> [Given data]
==============================

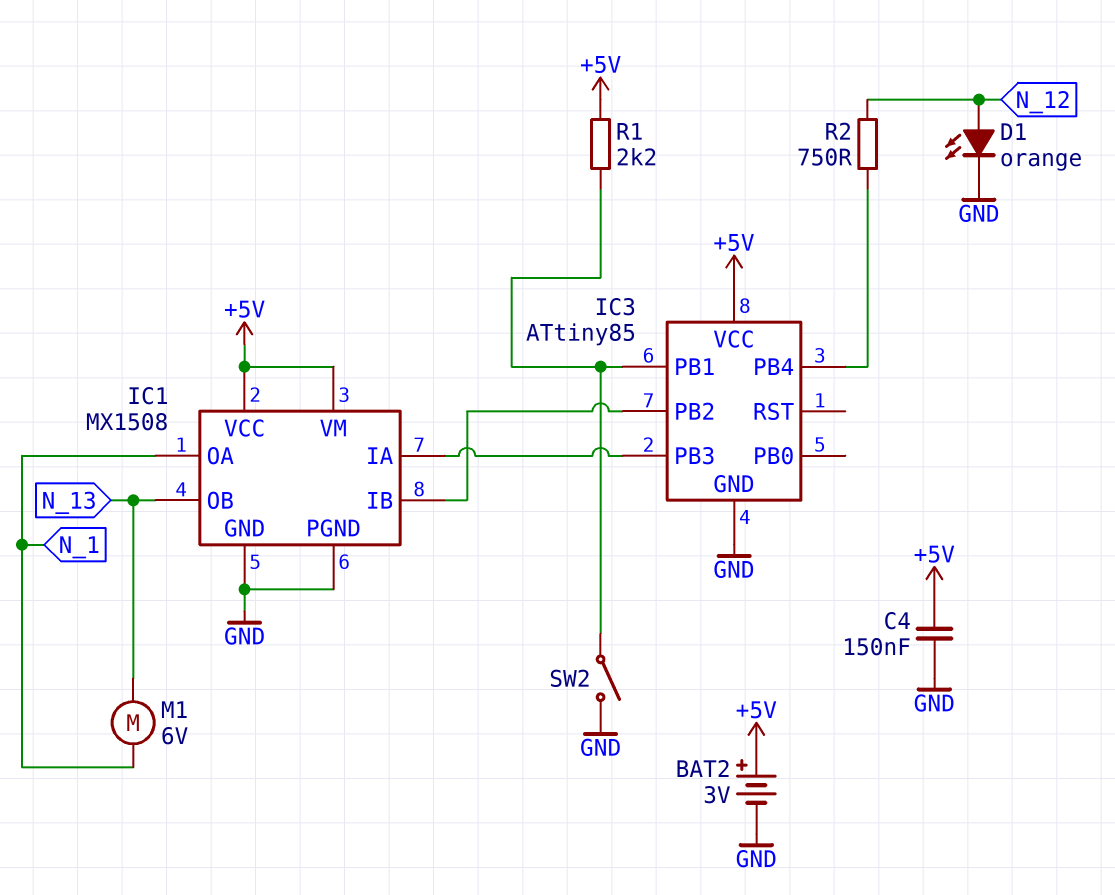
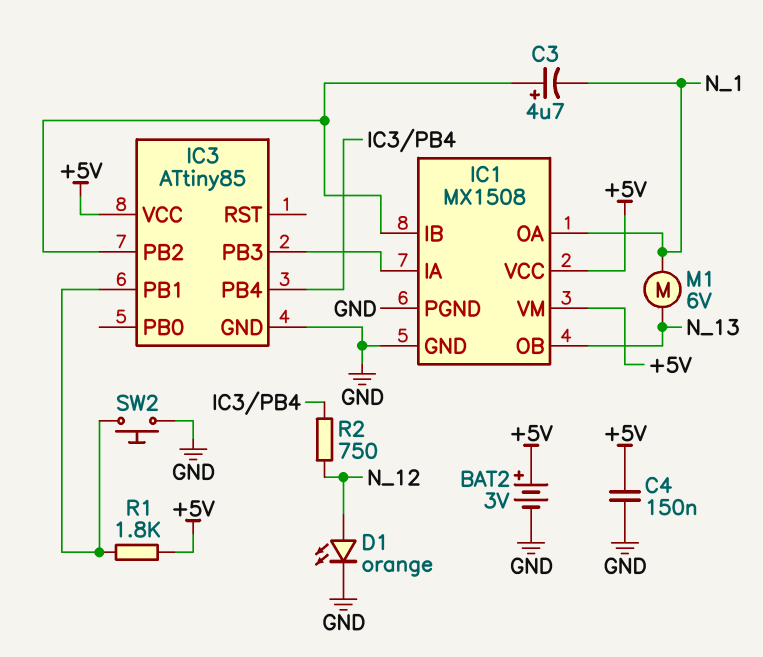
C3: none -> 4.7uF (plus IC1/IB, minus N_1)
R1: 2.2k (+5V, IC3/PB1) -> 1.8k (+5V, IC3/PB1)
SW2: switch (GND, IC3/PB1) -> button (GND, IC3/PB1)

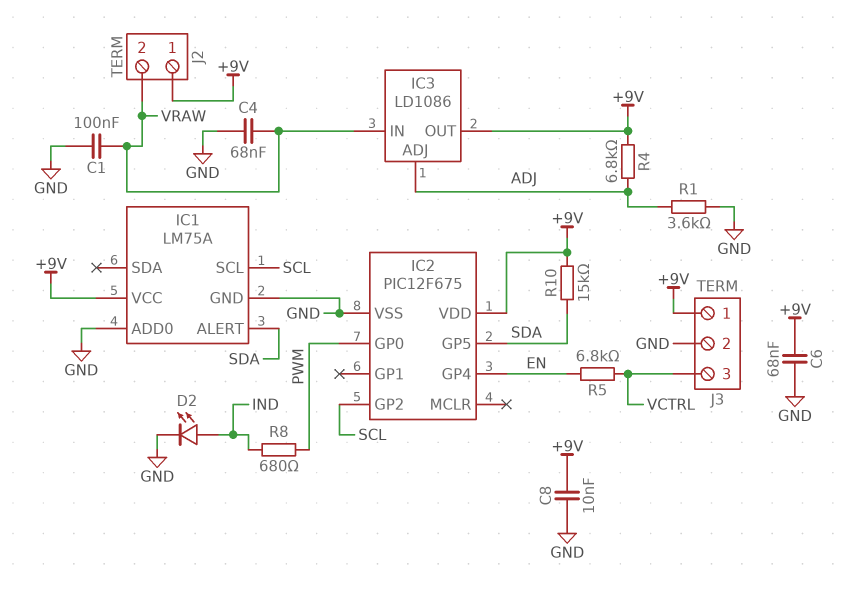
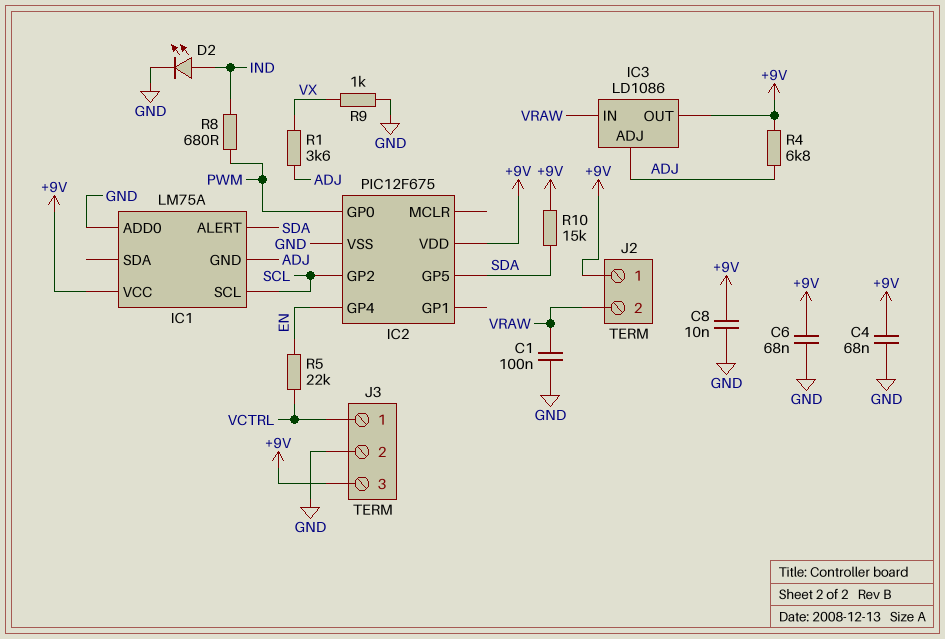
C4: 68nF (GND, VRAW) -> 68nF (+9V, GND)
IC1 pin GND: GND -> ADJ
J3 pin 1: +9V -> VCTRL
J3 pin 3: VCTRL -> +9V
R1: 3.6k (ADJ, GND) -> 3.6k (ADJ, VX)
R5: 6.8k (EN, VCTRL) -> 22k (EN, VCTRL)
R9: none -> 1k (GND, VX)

==============================

> [Assignment] The range runs from the line with "IC1 pin GND: GND -> ADJ" to the last line of the entries above, both included. Restate it word for word.

> [Written response]
IC1 pin GND: GND -> ADJ
J3 pin 1: +9V -> VCTRL
J3 pin 3: VCTRL -> +9V
R1: 3.6k (ADJ, GND) -> 3.6k (ADJ, VX)
R5: 6.8k (EN, VCTRL) -> 22k (EN, VCTRL)
R9: none -> 1k (GND, VX)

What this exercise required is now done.